Brief
Please retype every record exactly as it appears, omitting the pictures.

Data to process
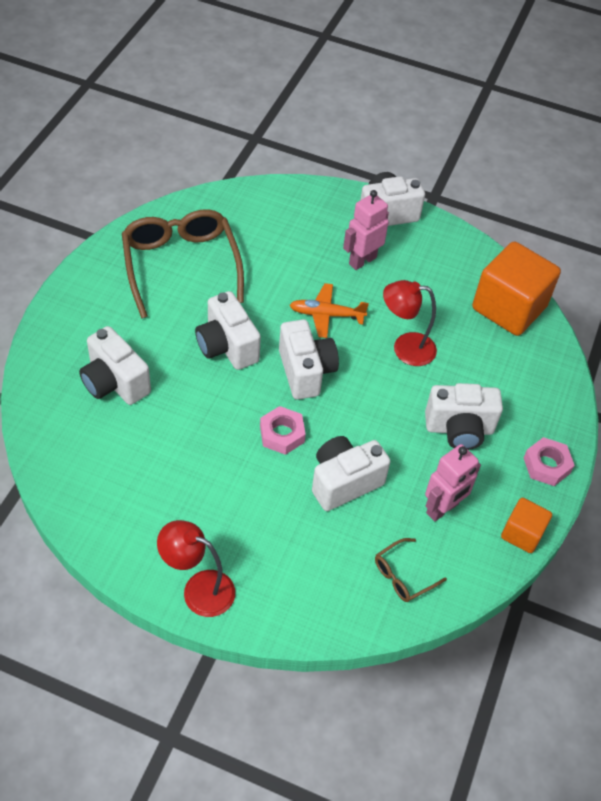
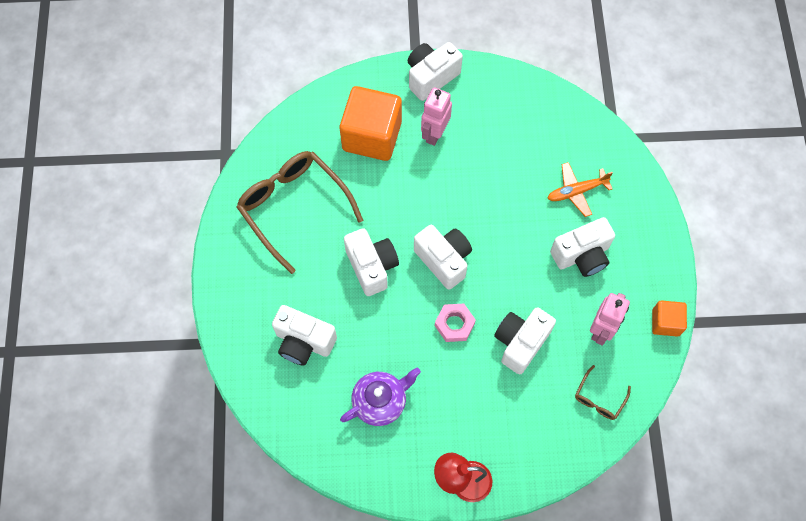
camera: 20 degrees left, 15 degrees up
(159, 471) = (380, 401): none -> purple teapot
(227, 347) = (372, 267): white camera -> white camera turned 150 degrees counterclockwise
(326, 315) = (433, 200): orange plane -> orange plane (576, 191)
(405, 348) = (507, 202): red lamp -> none
(509, 308) = (568, 125): orange cube -> orange cube (372, 136)
(546, 465) = (658, 256): pink nut -> none

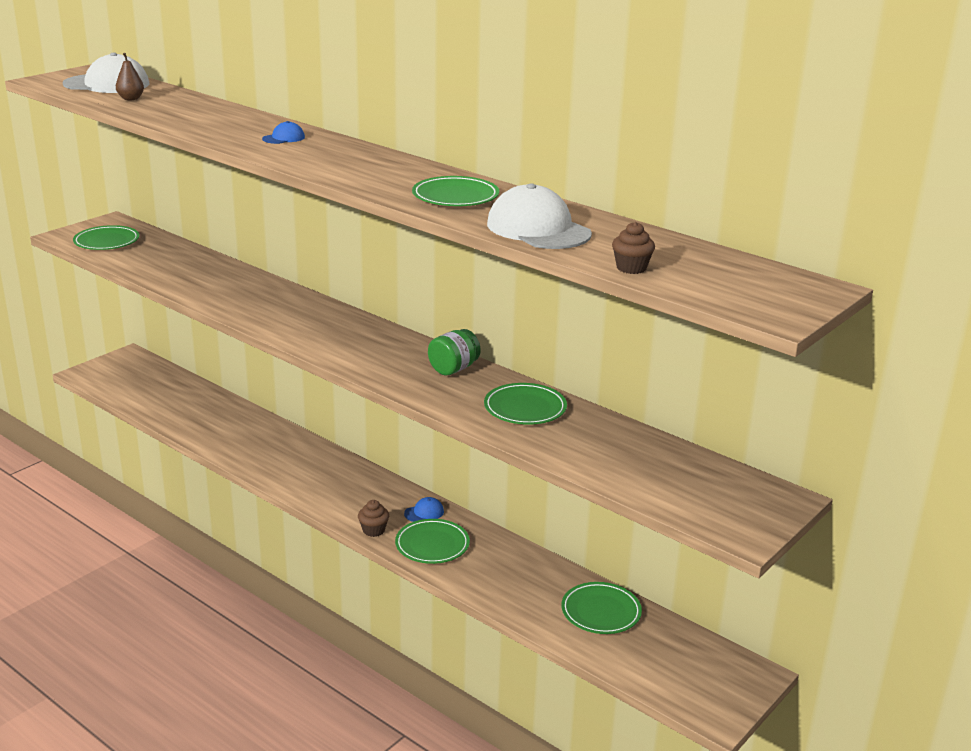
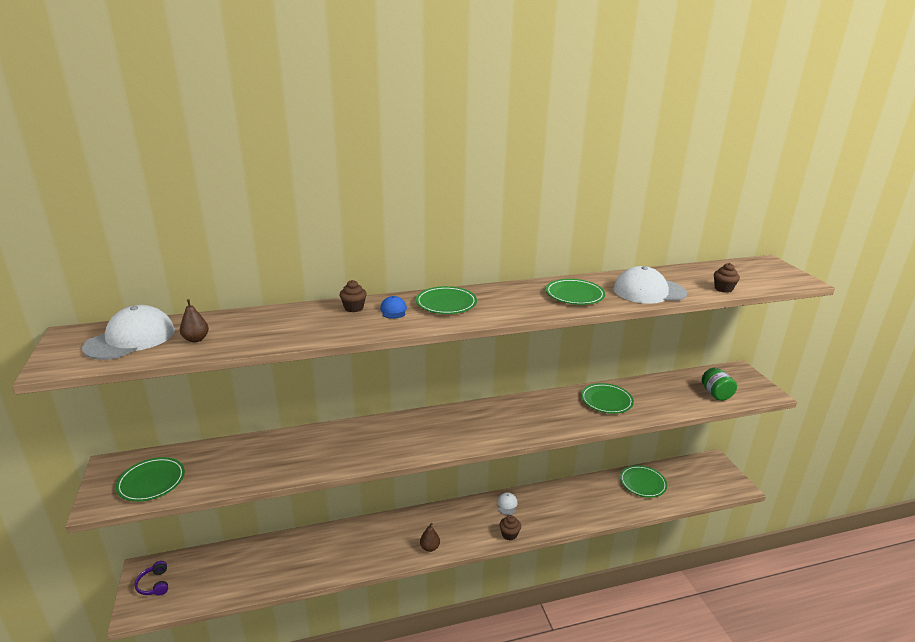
camera: 55 degrees left, 0 degrees up
(118, 367) = (154, 584): none -> purple headphones
(266, 125) = (354, 308): none -> brown cupcake
(298, 485) = (430, 547): none -> brown pear
(424, 512) = (507, 504): blue cap -> white cap
(432, 545) = (542, 516): green plate -> green plate (446, 303)
(453, 369) = (540, 405): green jar -> green jar (716, 394)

Exercise response
camera: 20 degrees left, 15 degrees up
(159, 471) = (380, 401): none -> purple teapot
(227, 347) = (372, 267): white camera -> white camera turned 150 degrees counterclockwise
(326, 315) = (433, 200): orange plane -> orange plane (576, 191)
(405, 348) = (507, 202): red lamp -> none
(509, 308) = (568, 125): orange cube -> orange cube (372, 136)
(546, 465) = (658, 256): pink nut -> none

camera: 55 degrees left, 0 degrees up
(118, 367) = (154, 584): none -> purple headphones
(266, 125) = (354, 308): none -> brown cupcake
(298, 485) = (430, 547): none -> brown pear
(424, 512) = (507, 504): blue cap -> white cap
(432, 545) = (542, 516): green plate -> green plate (446, 303)
(453, 369) = (540, 405): green jar -> green jar (716, 394)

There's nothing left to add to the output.